| Given data |
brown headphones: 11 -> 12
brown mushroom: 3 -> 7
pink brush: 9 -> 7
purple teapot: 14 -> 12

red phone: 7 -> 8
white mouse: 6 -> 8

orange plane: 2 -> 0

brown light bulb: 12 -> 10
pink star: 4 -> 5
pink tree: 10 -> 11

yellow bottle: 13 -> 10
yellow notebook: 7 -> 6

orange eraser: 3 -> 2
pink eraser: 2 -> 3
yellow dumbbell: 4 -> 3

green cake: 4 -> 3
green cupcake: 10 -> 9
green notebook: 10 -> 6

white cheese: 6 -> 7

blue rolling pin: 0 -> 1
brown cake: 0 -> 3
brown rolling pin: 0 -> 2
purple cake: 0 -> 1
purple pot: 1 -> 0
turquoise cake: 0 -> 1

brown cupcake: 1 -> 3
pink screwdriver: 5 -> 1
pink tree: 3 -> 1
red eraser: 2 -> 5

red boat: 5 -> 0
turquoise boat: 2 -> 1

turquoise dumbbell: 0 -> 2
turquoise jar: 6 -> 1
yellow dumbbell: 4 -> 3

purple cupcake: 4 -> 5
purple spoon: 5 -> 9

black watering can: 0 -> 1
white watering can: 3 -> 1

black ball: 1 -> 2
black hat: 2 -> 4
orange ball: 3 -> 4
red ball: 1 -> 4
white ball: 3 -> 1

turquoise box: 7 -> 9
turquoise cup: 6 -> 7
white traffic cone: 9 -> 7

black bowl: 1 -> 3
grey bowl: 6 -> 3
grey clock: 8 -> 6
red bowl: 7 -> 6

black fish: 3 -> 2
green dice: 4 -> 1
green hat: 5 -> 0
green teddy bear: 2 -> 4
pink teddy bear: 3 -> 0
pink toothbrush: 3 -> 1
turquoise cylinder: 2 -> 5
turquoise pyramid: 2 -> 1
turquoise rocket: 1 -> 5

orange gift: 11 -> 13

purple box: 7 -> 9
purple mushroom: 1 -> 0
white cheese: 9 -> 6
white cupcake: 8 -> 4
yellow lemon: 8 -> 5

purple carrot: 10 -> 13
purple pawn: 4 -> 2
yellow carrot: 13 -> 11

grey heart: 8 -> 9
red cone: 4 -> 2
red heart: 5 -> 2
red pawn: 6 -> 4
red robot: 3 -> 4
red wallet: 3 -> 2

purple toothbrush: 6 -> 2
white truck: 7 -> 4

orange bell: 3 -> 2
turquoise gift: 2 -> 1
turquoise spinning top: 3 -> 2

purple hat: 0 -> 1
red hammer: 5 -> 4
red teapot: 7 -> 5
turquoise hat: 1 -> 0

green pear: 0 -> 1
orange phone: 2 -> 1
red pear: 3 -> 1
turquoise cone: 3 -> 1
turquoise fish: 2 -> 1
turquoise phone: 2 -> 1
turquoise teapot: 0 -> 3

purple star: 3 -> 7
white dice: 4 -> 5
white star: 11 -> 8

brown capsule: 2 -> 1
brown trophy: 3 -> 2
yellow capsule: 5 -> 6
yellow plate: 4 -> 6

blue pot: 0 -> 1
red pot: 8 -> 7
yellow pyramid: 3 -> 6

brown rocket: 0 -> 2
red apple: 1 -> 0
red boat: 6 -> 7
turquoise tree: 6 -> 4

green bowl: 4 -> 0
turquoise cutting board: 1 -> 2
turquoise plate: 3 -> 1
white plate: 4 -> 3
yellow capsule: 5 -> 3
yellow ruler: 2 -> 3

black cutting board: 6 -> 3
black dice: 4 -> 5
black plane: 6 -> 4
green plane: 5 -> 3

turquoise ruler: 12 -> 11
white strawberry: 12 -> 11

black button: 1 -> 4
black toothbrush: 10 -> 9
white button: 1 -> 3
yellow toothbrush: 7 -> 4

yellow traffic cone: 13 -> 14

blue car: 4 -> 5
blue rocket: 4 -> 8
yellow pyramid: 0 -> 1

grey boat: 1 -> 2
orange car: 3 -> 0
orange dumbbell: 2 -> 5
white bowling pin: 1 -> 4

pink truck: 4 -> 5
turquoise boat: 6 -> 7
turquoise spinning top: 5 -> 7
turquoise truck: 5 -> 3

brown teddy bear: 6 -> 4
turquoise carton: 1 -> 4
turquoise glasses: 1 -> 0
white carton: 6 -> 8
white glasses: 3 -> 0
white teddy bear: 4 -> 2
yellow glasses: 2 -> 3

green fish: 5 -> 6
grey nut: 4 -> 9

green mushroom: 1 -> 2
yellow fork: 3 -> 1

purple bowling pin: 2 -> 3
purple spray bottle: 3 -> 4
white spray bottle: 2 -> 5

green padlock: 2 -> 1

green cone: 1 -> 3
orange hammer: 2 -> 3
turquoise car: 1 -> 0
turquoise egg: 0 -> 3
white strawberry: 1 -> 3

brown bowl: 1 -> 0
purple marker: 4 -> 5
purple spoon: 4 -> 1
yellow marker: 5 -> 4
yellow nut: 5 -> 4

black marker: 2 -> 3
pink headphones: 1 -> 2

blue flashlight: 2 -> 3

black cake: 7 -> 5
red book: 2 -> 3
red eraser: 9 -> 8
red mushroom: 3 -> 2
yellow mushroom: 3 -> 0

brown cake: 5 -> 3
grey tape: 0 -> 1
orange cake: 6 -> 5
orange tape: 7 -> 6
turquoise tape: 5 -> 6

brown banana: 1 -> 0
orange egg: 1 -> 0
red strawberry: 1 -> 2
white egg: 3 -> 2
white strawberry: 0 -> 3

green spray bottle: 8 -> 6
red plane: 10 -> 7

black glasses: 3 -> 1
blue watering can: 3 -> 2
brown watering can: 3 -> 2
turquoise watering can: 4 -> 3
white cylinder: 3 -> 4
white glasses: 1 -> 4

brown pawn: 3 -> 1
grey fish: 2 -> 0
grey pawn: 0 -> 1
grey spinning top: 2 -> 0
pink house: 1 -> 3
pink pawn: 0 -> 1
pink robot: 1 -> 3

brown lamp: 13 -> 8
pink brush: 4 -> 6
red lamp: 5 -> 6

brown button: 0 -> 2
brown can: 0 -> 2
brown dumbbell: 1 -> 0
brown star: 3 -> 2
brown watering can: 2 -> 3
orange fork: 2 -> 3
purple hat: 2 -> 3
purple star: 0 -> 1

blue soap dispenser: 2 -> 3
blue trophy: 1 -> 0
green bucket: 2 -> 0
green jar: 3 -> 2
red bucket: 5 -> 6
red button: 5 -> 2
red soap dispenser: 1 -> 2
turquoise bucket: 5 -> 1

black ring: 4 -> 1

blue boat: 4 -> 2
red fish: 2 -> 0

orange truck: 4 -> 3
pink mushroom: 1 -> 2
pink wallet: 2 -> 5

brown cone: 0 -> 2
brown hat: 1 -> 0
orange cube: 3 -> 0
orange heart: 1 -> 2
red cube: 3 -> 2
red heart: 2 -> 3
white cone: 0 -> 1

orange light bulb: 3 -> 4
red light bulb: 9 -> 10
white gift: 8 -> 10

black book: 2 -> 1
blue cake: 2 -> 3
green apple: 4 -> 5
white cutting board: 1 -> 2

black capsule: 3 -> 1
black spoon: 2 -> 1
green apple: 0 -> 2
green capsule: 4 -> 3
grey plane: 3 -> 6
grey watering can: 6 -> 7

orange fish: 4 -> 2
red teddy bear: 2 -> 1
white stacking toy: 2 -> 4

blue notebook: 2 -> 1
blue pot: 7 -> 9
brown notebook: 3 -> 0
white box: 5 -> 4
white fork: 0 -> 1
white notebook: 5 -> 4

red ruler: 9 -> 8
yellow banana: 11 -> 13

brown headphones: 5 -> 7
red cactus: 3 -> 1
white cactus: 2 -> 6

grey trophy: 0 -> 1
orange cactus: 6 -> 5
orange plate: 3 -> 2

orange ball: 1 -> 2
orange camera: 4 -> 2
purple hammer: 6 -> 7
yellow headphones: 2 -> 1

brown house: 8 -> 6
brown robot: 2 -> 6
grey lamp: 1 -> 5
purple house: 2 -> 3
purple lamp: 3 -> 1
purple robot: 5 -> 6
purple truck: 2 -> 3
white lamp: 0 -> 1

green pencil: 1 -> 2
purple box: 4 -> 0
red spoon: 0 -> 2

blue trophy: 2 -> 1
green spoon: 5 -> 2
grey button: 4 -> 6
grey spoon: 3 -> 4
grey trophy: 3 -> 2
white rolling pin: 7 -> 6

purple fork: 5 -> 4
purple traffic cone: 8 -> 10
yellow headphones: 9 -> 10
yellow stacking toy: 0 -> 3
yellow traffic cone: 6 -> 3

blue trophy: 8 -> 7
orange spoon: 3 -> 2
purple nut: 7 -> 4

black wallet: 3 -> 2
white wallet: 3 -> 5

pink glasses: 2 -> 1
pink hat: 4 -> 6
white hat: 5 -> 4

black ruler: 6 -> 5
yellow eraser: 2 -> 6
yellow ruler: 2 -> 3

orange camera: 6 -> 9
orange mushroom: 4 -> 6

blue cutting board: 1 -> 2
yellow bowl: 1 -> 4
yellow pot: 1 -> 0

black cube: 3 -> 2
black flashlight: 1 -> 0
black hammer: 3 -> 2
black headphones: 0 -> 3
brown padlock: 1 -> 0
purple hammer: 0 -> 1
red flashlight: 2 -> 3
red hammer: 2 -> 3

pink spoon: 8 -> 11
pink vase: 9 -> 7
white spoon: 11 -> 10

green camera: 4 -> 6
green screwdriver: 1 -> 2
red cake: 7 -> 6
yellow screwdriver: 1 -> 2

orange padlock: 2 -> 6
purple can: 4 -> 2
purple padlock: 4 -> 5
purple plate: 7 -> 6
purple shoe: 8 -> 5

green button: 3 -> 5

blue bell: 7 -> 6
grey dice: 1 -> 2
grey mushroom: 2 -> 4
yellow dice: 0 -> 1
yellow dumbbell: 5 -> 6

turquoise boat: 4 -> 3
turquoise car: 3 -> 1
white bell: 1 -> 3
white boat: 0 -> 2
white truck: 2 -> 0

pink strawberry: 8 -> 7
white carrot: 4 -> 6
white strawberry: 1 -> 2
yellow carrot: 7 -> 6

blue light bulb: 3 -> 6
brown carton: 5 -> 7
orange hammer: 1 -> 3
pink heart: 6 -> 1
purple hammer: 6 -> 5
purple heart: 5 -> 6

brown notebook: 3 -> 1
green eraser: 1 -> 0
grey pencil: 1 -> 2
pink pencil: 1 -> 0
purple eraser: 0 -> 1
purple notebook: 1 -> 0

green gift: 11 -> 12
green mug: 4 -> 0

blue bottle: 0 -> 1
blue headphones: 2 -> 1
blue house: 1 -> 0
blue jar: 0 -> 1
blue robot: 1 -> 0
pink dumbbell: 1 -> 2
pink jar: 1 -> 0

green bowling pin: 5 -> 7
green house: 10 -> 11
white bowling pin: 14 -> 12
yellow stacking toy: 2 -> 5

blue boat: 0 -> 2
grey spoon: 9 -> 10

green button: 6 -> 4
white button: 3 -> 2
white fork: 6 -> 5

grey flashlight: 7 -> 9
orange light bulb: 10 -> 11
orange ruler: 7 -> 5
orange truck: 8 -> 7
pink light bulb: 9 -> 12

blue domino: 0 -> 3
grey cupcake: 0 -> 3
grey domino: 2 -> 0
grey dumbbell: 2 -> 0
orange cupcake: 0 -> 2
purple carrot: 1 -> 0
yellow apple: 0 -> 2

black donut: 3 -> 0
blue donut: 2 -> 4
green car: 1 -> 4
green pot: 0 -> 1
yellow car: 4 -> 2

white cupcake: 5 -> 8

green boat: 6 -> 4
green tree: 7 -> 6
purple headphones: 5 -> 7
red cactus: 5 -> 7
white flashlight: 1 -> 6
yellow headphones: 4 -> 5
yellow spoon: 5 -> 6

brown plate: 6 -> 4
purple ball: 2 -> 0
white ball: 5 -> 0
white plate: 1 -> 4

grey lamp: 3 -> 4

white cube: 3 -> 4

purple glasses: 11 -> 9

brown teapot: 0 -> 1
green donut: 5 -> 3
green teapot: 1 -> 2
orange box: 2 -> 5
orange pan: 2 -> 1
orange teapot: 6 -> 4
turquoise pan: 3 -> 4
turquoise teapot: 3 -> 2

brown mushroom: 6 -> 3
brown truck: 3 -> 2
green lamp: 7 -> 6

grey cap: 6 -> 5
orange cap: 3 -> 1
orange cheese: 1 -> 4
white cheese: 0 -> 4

| Work request |
Find each line holding the string "pawn" in the listing above, then copy it.

| Result of the exercise |
purple pawn: 4 -> 2
red pawn: 6 -> 4
brown pawn: 3 -> 1
grey pawn: 0 -> 1
pink pawn: 0 -> 1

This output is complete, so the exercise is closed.